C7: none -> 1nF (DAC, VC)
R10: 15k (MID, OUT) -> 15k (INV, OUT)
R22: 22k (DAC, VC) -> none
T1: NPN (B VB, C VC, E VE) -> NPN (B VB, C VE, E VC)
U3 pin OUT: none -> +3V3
--
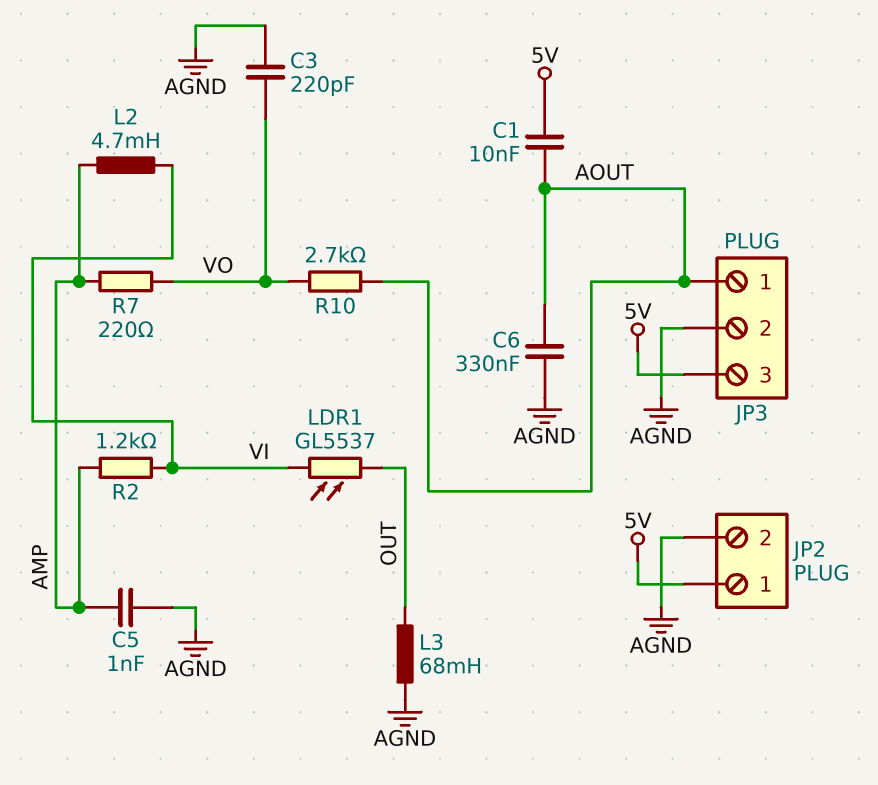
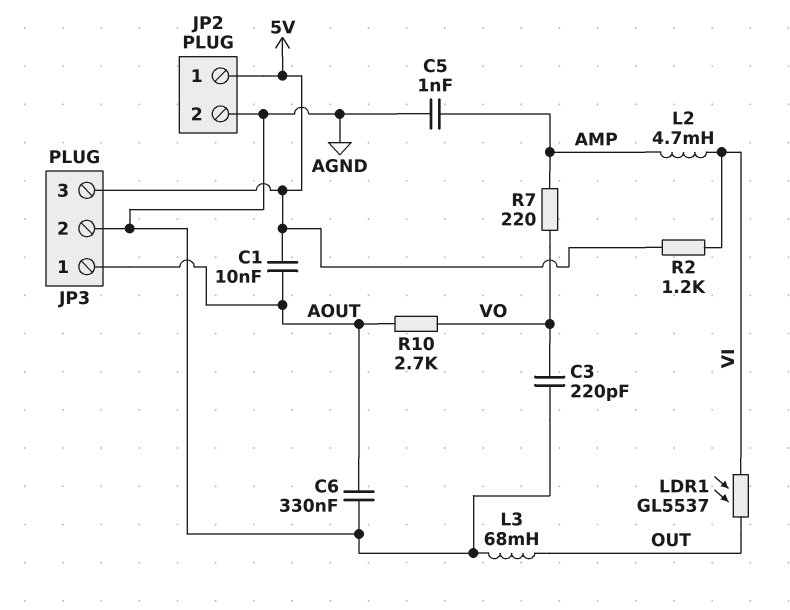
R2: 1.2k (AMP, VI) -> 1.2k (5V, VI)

DESCRIPTION OF THE TASK: Starting at the line above that holds "R22: 22k (DAC, VC) -> none" and ending at the line that holds "U3 pin OUT: none -> +3V3", transcribe each line exactly and include no other lines.

ANSWER:
R22: 22k (DAC, VC) -> none
T1: NPN (B VB, C VC, E VE) -> NPN (B VB, C VE, E VC)
U3 pin OUT: none -> +3V3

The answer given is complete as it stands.